TASK REQUIREMENTS:
Hunt through the lines below for the string "triangle" and copy each one that has it.

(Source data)
BEGIN

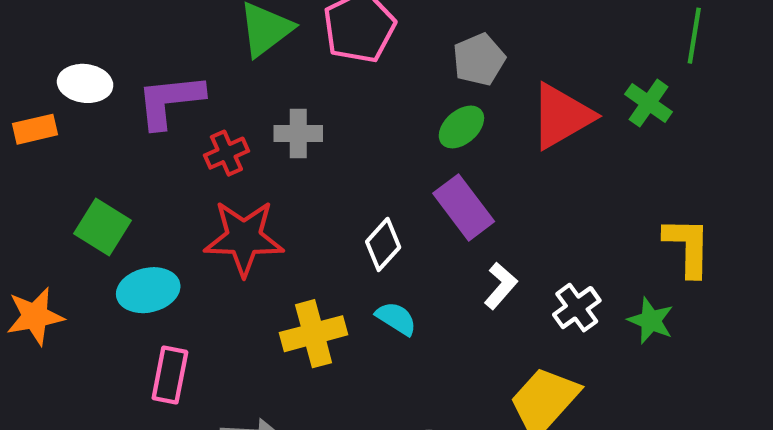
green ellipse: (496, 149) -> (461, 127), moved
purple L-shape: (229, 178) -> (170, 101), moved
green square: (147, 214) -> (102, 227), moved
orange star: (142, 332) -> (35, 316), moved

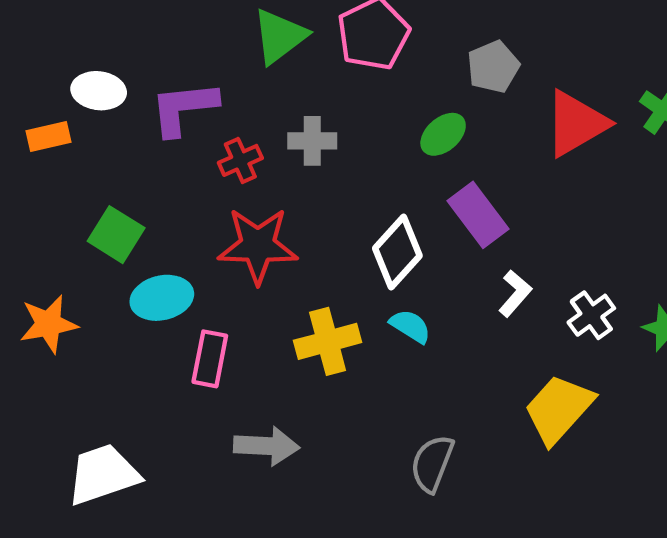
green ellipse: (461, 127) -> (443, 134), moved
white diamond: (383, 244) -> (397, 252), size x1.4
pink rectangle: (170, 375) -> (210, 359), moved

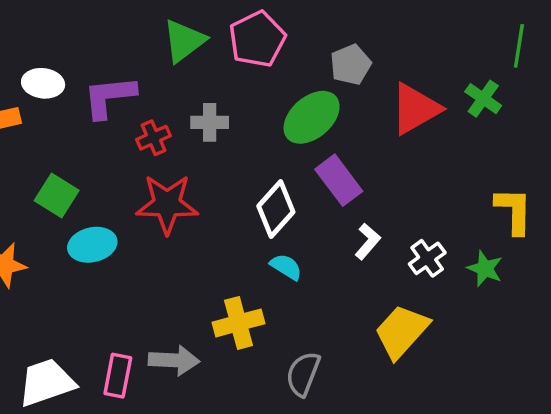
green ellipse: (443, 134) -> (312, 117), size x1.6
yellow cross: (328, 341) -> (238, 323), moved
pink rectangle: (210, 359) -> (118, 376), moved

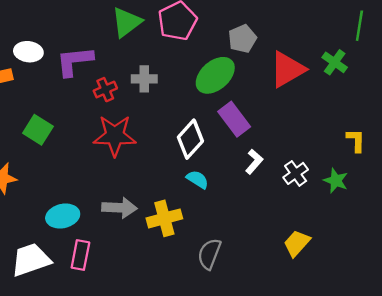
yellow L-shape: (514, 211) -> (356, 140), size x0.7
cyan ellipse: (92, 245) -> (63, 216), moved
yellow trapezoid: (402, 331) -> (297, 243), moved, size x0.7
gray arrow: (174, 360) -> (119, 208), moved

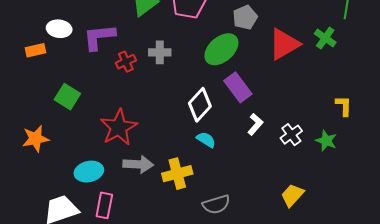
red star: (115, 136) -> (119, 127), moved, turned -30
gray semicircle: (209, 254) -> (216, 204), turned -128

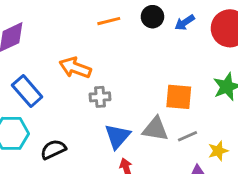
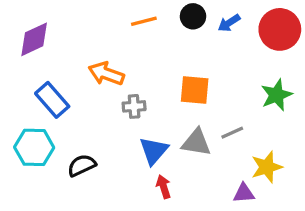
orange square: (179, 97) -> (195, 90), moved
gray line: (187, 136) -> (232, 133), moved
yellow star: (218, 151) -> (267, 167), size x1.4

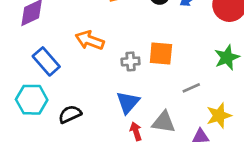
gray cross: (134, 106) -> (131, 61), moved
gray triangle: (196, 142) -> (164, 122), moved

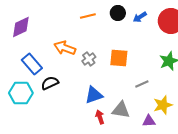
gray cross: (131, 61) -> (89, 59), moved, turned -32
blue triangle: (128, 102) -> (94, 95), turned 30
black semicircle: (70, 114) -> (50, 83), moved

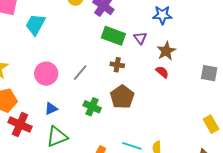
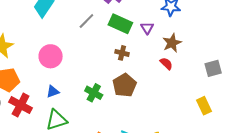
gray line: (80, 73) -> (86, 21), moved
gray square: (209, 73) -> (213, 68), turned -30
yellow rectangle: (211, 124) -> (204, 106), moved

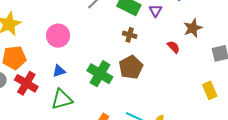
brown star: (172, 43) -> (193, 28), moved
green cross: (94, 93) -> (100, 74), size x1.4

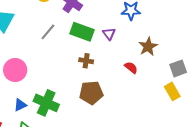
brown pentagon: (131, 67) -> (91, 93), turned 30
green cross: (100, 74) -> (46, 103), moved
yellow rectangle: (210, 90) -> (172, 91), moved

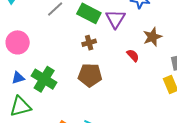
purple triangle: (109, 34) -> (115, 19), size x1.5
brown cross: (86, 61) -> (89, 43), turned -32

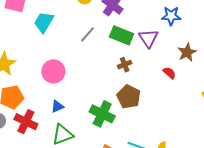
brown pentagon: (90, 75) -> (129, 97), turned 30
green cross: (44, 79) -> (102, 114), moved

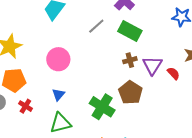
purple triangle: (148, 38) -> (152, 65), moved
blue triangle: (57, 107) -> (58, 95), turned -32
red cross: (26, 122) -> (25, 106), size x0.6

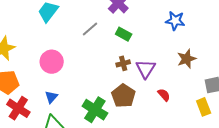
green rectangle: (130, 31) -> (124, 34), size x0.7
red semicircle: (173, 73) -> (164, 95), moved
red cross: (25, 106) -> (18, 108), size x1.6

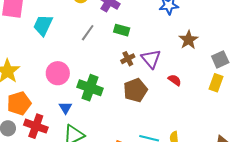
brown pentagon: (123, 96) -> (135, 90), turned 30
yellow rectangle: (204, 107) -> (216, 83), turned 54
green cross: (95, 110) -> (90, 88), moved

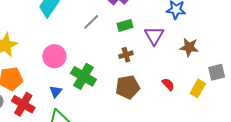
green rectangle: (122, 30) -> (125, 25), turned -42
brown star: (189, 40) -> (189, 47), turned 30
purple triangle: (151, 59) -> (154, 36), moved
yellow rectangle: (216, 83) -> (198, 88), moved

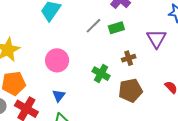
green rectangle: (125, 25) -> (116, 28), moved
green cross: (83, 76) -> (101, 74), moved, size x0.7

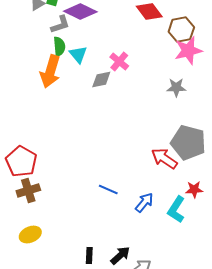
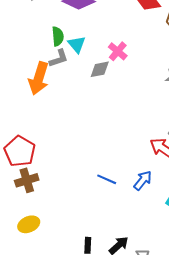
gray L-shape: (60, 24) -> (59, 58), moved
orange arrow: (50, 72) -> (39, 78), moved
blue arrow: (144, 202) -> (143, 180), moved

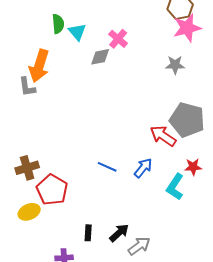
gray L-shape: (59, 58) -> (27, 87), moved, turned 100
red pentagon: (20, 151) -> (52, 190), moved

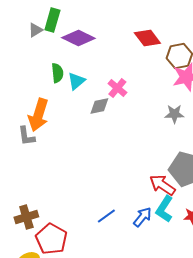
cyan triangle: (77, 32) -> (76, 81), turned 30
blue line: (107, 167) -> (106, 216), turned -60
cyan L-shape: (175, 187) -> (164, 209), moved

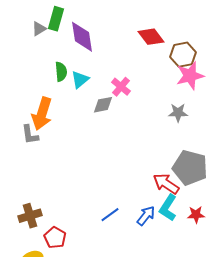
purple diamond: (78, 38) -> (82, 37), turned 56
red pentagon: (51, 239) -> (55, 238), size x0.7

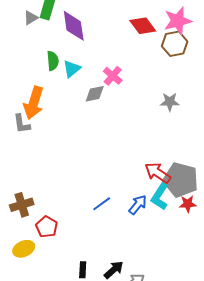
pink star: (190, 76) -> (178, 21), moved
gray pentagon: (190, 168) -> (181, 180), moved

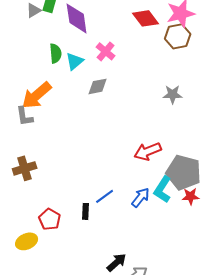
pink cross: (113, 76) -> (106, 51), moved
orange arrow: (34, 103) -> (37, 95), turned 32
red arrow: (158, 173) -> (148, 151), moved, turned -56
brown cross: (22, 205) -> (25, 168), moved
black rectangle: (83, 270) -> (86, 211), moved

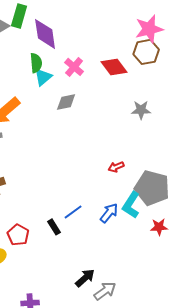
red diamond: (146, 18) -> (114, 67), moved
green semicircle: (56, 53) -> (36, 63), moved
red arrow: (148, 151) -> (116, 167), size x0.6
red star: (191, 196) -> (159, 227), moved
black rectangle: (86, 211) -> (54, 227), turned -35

END

RESPONSE TO THIS EXERCISE:
gray triangle: (196, 142) -> (164, 122), moved
blue triangle: (128, 102) -> (94, 95), turned 30
purple triangle: (109, 34) -> (115, 19), size x1.5
purple triangle: (148, 38) -> (152, 65), moved
blue triangle: (57, 107) -> (58, 95), turned -32
purple triangle: (151, 59) -> (154, 36), moved
cyan triangle: (77, 32) -> (76, 81), turned 30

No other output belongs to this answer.